Start of Block

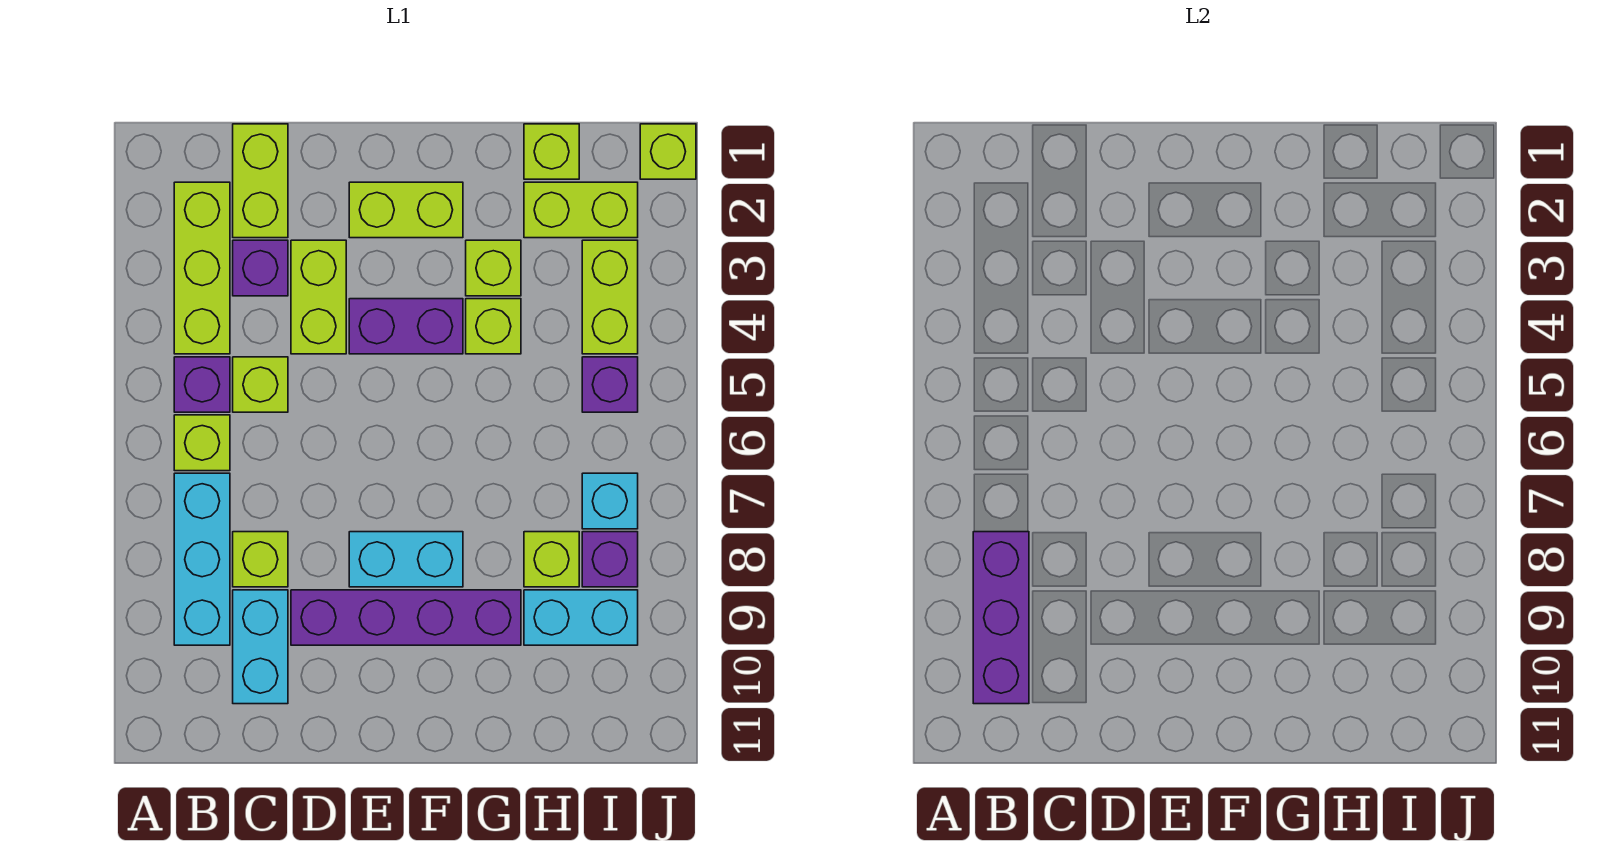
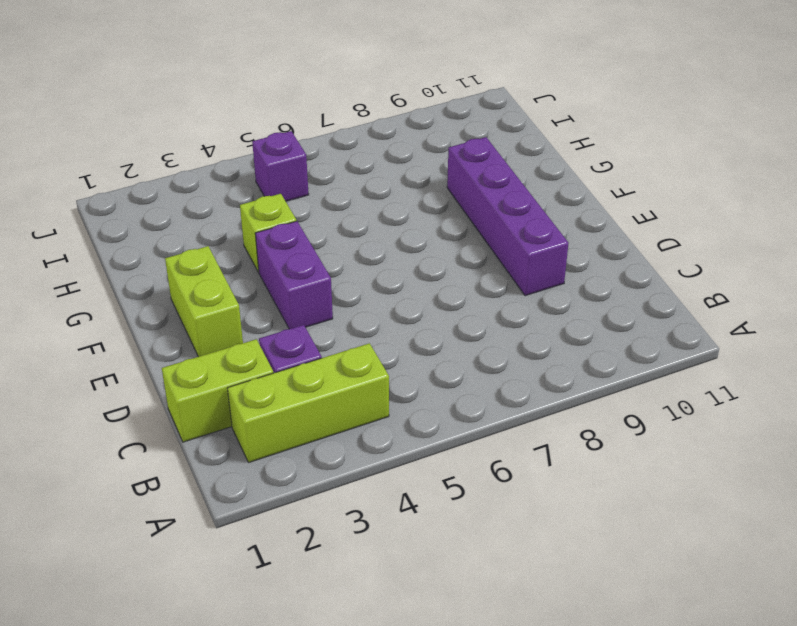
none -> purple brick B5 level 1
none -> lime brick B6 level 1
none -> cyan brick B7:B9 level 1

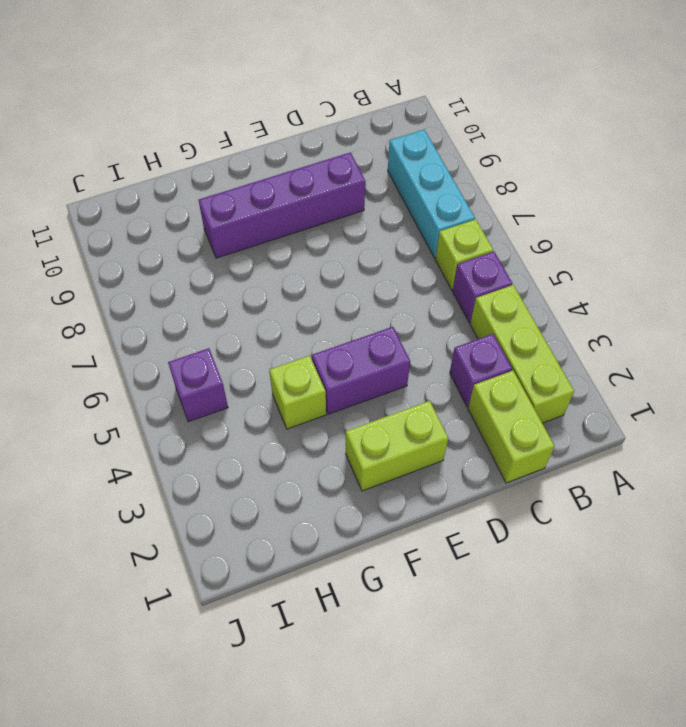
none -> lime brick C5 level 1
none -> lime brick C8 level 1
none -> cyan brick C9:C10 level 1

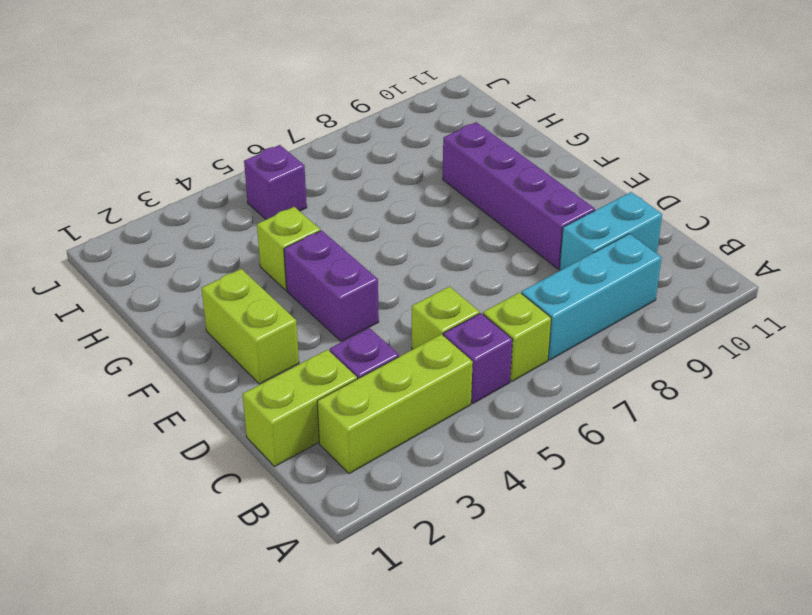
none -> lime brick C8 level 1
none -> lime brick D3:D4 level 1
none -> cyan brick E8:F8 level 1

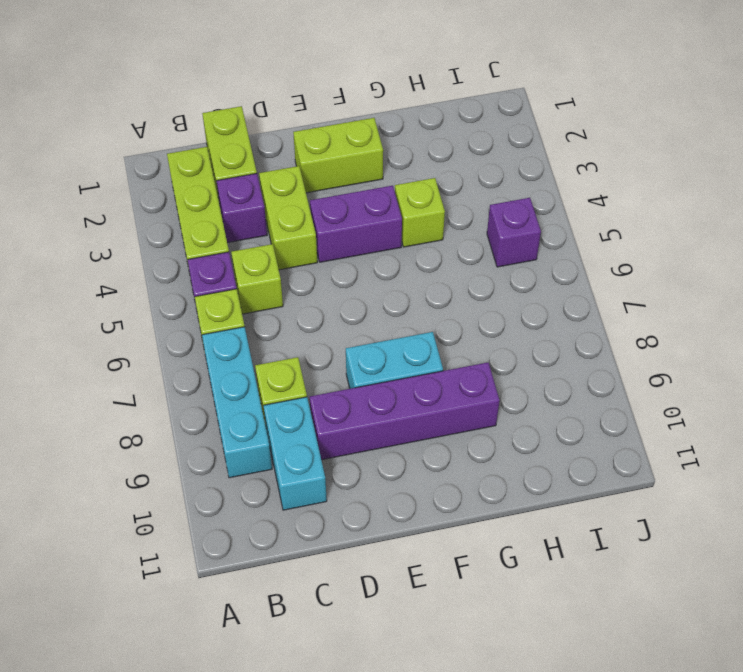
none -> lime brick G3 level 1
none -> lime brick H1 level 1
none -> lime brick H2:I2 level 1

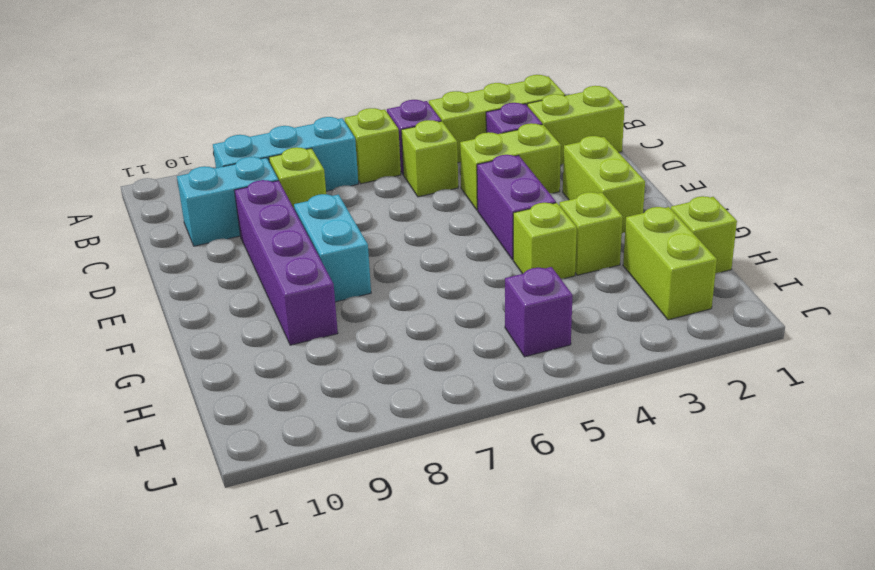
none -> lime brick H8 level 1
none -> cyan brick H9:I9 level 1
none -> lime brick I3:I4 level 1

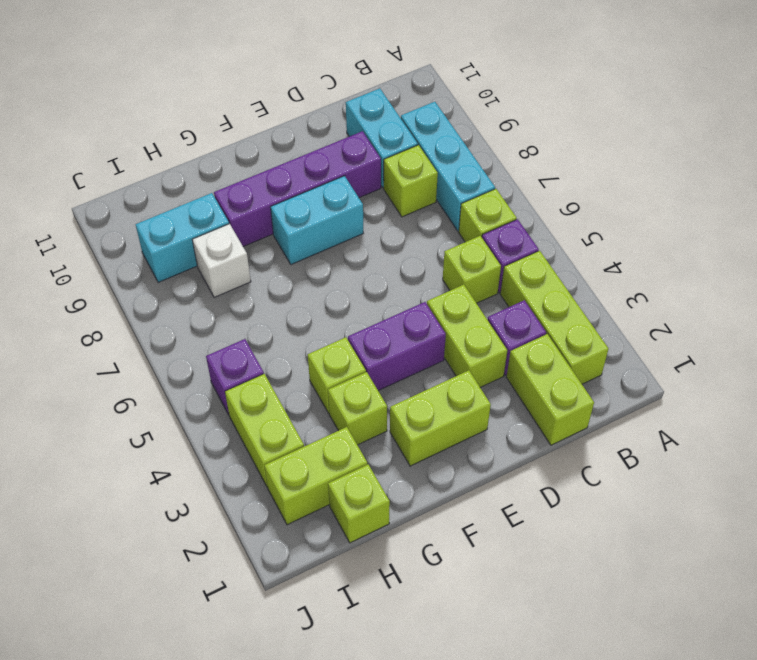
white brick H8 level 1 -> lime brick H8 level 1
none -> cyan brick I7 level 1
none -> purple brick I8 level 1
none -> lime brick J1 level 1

End of Block

TASK STATEMENT:
Starting with the line that holds "none -> lime brick H8 level 1", return each line exactly through the final line of the entries above; pictures are not part of the output.

TASK RESPONSE:
none -> lime brick H8 level 1
none -> cyan brick H9:I9 level 1
none -> lime brick I3:I4 level 1

white brick H8 level 1 -> lime brick H8 level 1
none -> cyan brick I7 level 1
none -> purple brick I8 level 1
none -> lime brick J1 level 1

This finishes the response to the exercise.